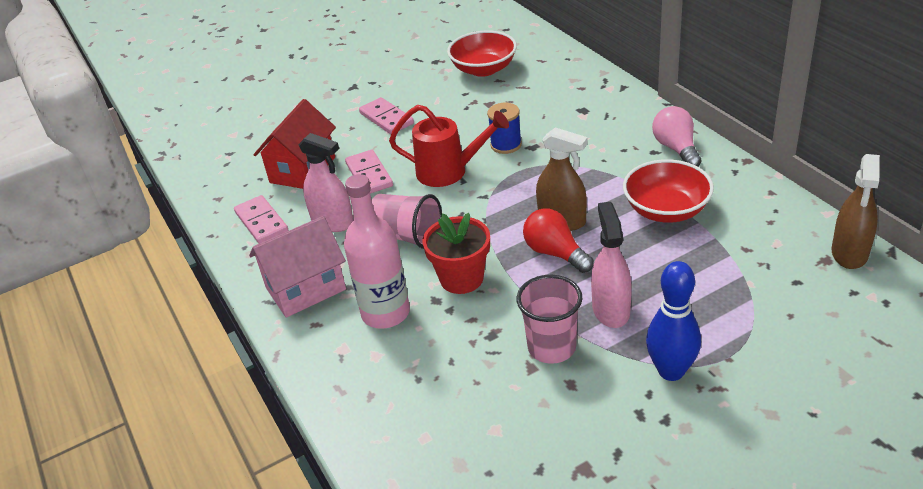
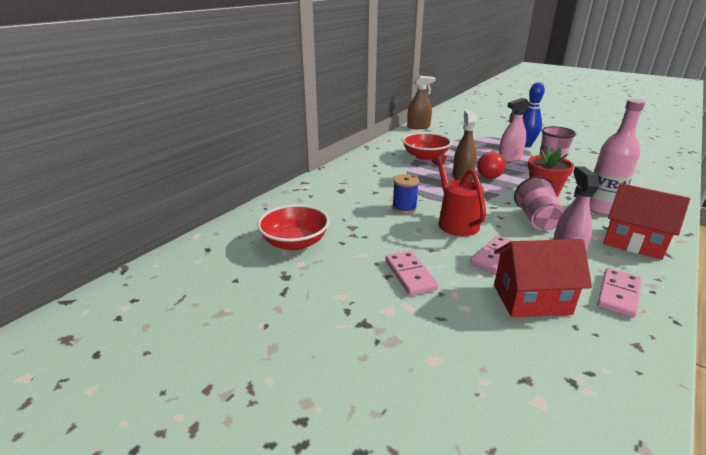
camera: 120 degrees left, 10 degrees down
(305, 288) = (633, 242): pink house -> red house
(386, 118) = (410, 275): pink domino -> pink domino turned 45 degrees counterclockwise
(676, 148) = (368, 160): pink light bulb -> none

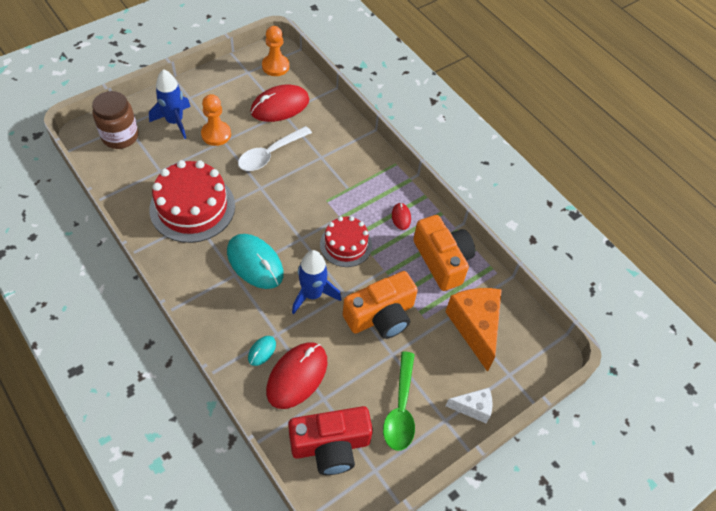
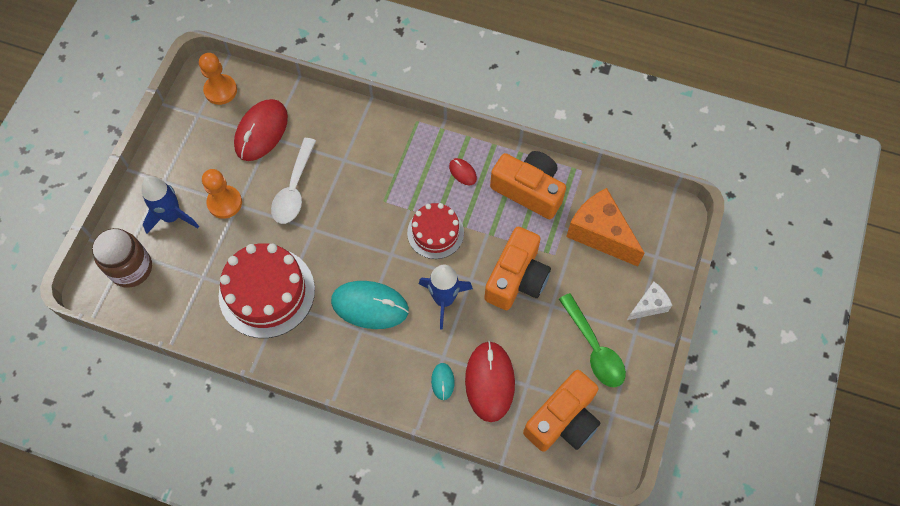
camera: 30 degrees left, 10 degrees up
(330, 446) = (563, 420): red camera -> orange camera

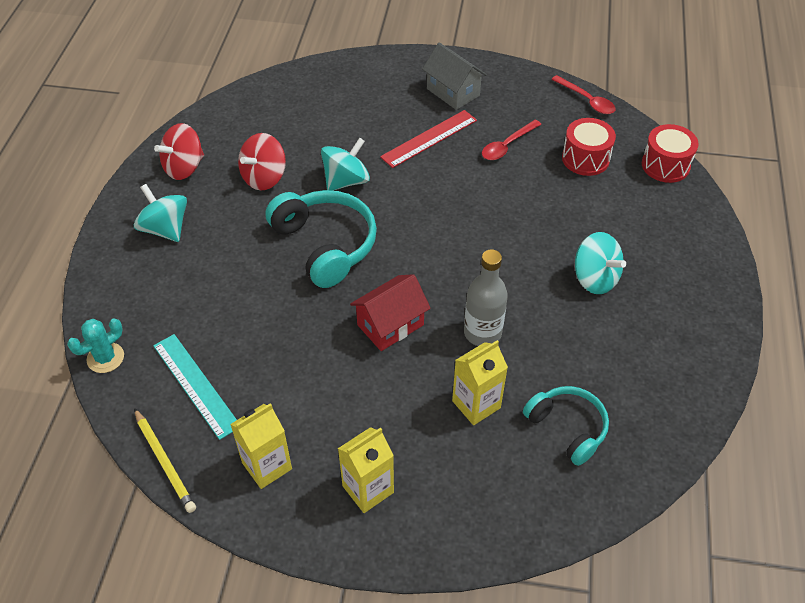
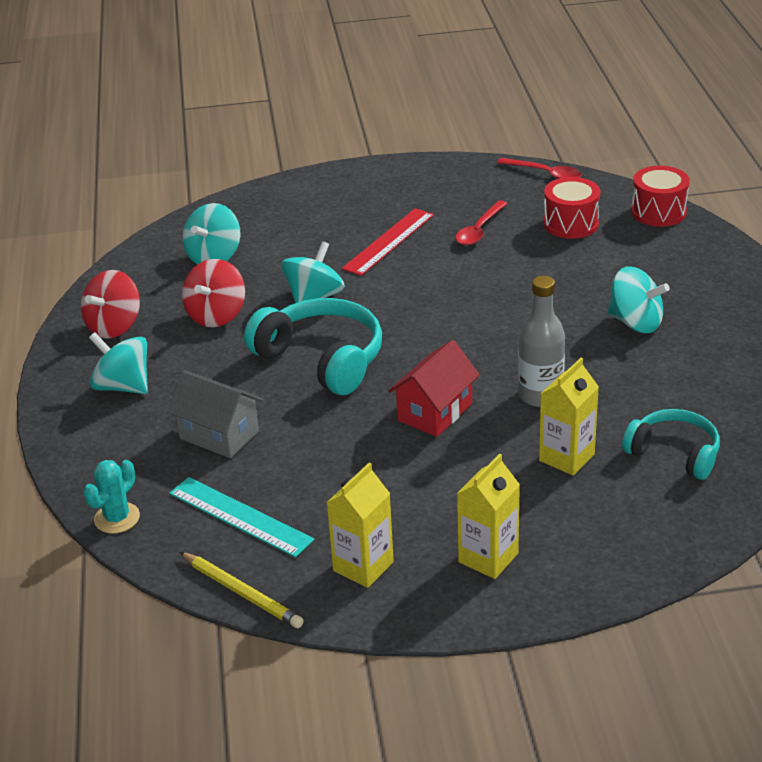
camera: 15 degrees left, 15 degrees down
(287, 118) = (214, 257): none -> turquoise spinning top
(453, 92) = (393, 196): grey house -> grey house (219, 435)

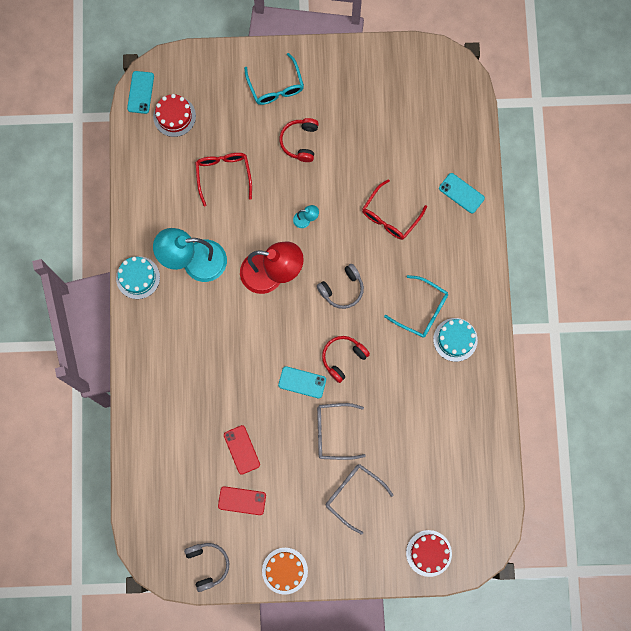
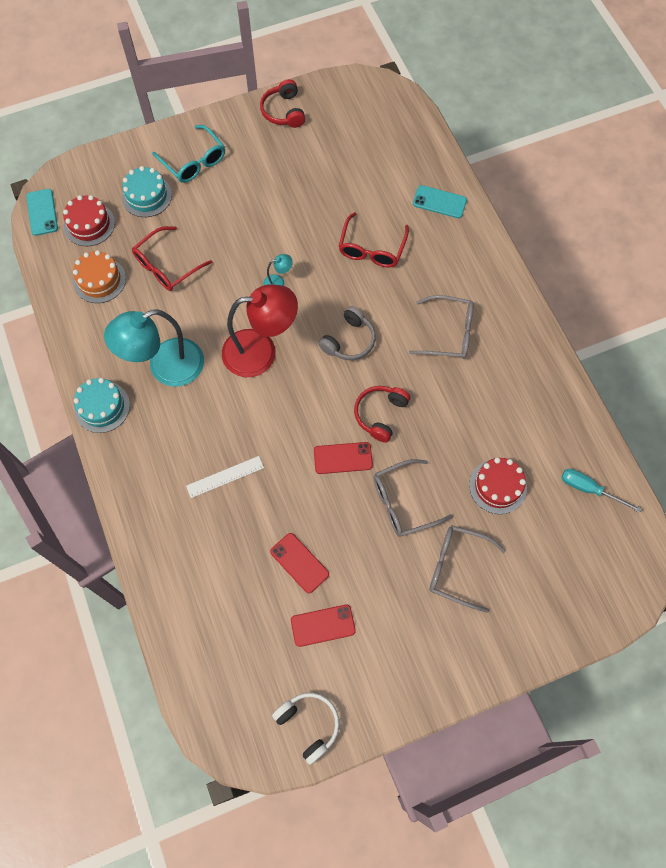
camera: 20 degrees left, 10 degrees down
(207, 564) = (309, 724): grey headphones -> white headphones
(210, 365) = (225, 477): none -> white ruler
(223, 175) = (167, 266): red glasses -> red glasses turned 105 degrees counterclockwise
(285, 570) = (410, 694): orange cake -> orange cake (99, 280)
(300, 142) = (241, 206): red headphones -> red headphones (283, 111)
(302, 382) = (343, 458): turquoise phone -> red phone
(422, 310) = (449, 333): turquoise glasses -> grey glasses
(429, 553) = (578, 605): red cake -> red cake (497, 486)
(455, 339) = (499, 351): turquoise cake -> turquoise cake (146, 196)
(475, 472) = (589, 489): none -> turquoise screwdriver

======

### Task objective
Exact copy required, pictures excluded: the lines from the one holding "(287, 118) = (214, 257): none" through the last line of the data, both ends included.

### Response area
(287, 118) = (214, 257): none -> turquoise spinning top
(453, 92) = (393, 196): grey house -> grey house (219, 435)

camera: 20 degrees left, 10 degrees down
(207, 564) = (309, 724): grey headphones -> white headphones
(210, 365) = (225, 477): none -> white ruler
(223, 175) = (167, 266): red glasses -> red glasses turned 105 degrees counterclockwise
(285, 570) = (410, 694): orange cake -> orange cake (99, 280)
(300, 142) = (241, 206): red headphones -> red headphones (283, 111)
(302, 382) = (343, 458): turquoise phone -> red phone
(422, 310) = (449, 333): turquoise glasses -> grey glasses
(429, 553) = (578, 605): red cake -> red cake (497, 486)
(455, 339) = (499, 351): turquoise cake -> turquoise cake (146, 196)
(475, 472) = (589, 489): none -> turquoise screwdriver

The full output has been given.